Aim of the task
Reproduce every record below exactly as written, leaving out any pictures.

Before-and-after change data
────────

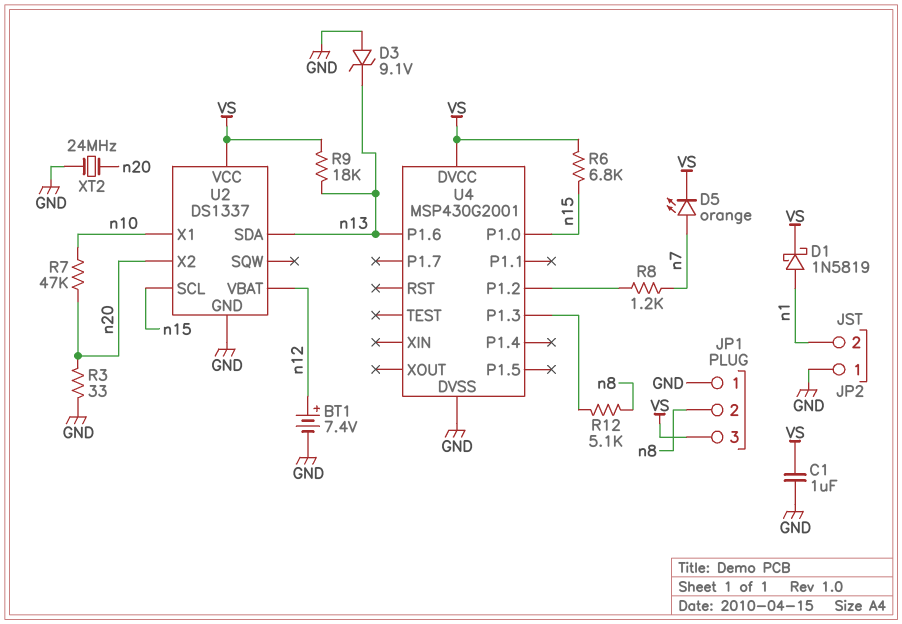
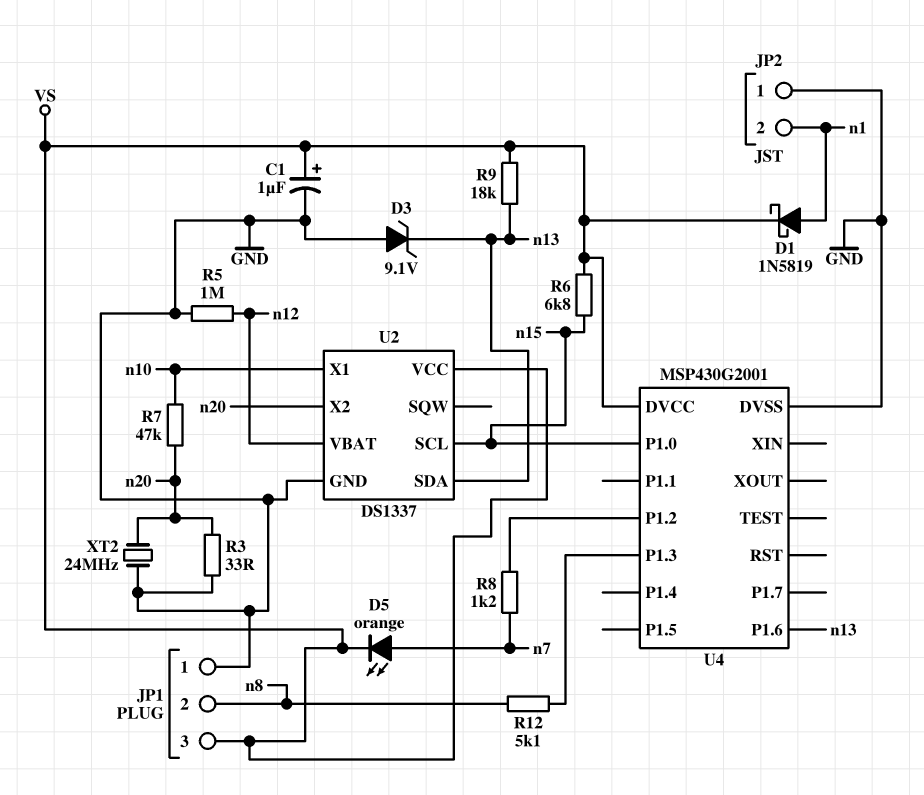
BT1: 7.4V (plus n12, minus GND) -> none
C1: 1uF (GND, VS) -> 1uF (plus VS, minus GND)
R5: none -> 1M (GND, n12)

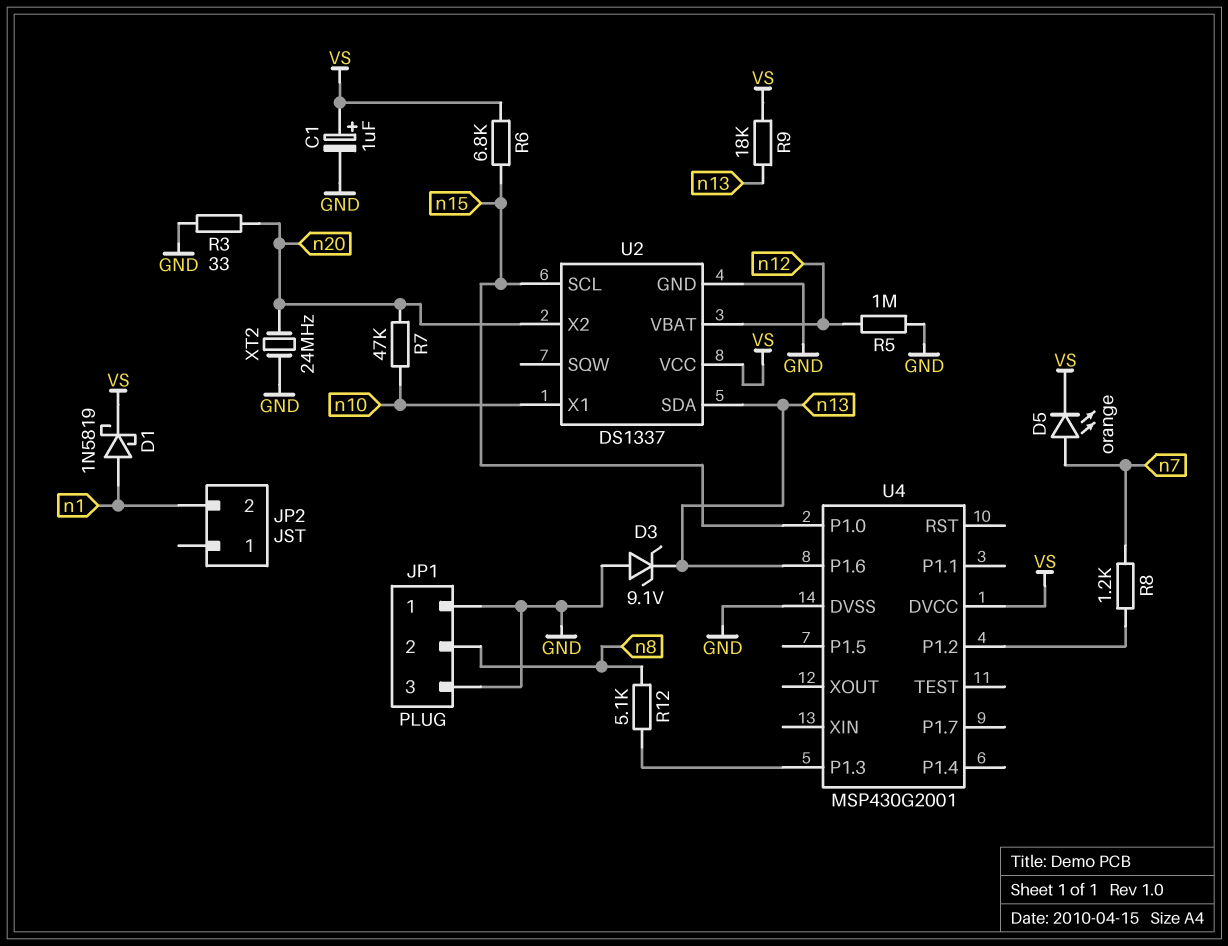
JP1 pin 3: VS -> GND
JP2 pin 1: GND -> none

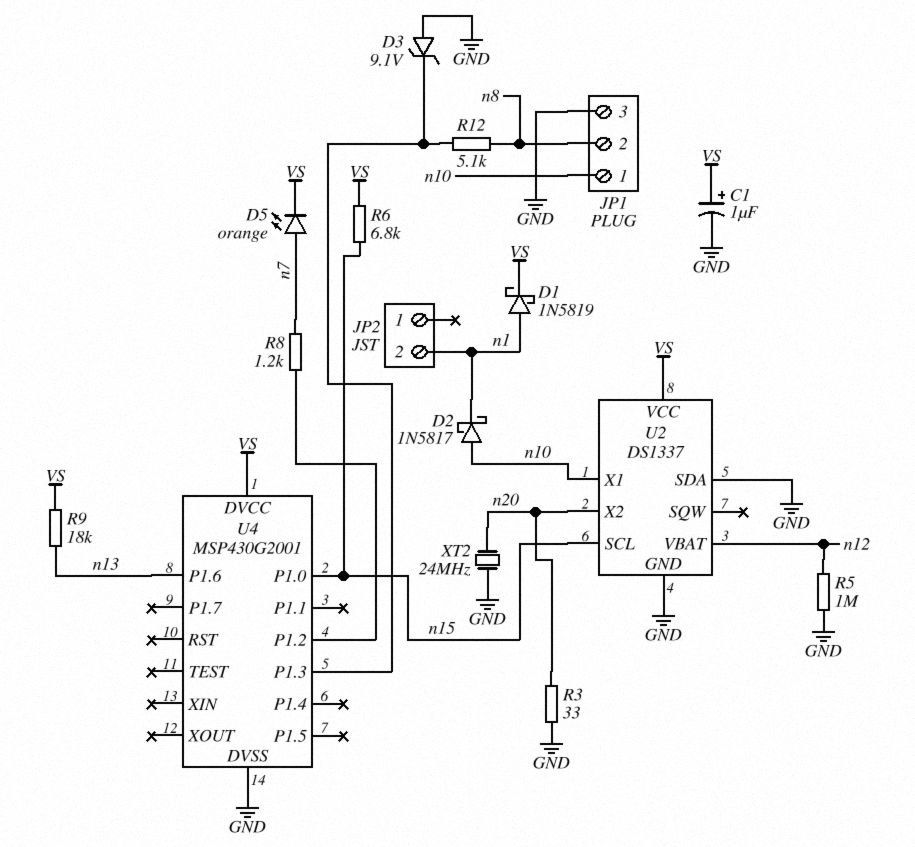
D2: none -> schottky 1N5817 (A n10, K n1)
D3: zener 9.1V (A GND, K n13) -> zener 9.1V (A GND, K U4/P1.3)
JP1 pin 1: GND -> n10
R7: 47k (n10, n20) -> none
U2 pin SDA: n13 -> GND

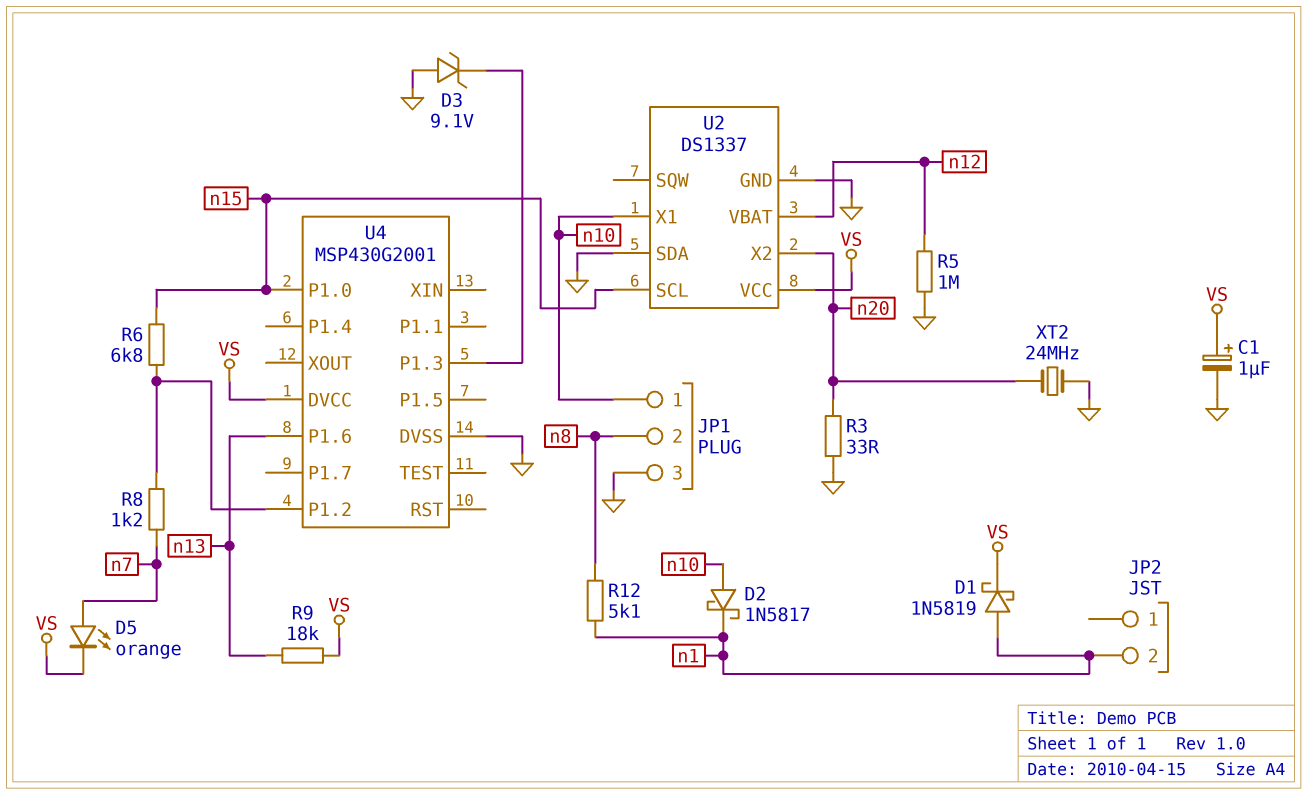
R6: 6.8k (VS, n15) -> 6.8k (U4/P1.2, n15)
R12: 5.1k (U4/P1.3, n8) -> 5.1k (n1, n8)

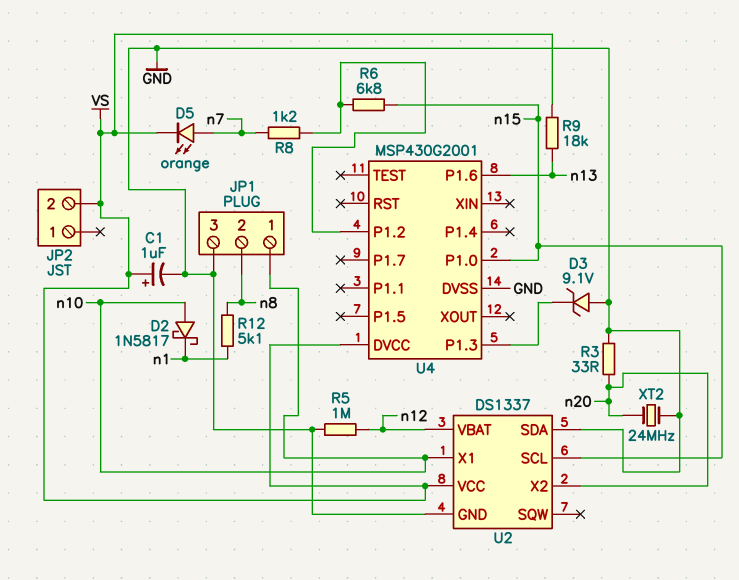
D1: schottky 1N5819 (A n1, K VS) -> none
JP2 pin 2: n1 -> VS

────────

Reply to the task
BT1: 7.4V (plus n12, minus GND) -> none
C1: 1uF (GND, VS) -> 1uF (plus VS, minus GND)
R5: none -> 1M (GND, n12)

JP1 pin 3: VS -> GND
JP2 pin 1: GND -> none

D2: none -> schottky 1N5817 (A n10, K n1)
D3: zener 9.1V (A GND, K n13) -> zener 9.1V (A GND, K U4/P1.3)
JP1 pin 1: GND -> n10
R7: 47k (n10, n20) -> none
U2 pin SDA: n13 -> GND

R6: 6.8k (VS, n15) -> 6.8k (U4/P1.2, n15)
R12: 5.1k (U4/P1.3, n8) -> 5.1k (n1, n8)

D1: schottky 1N5819 (A n1, K VS) -> none
JP2 pin 2: n1 -> VS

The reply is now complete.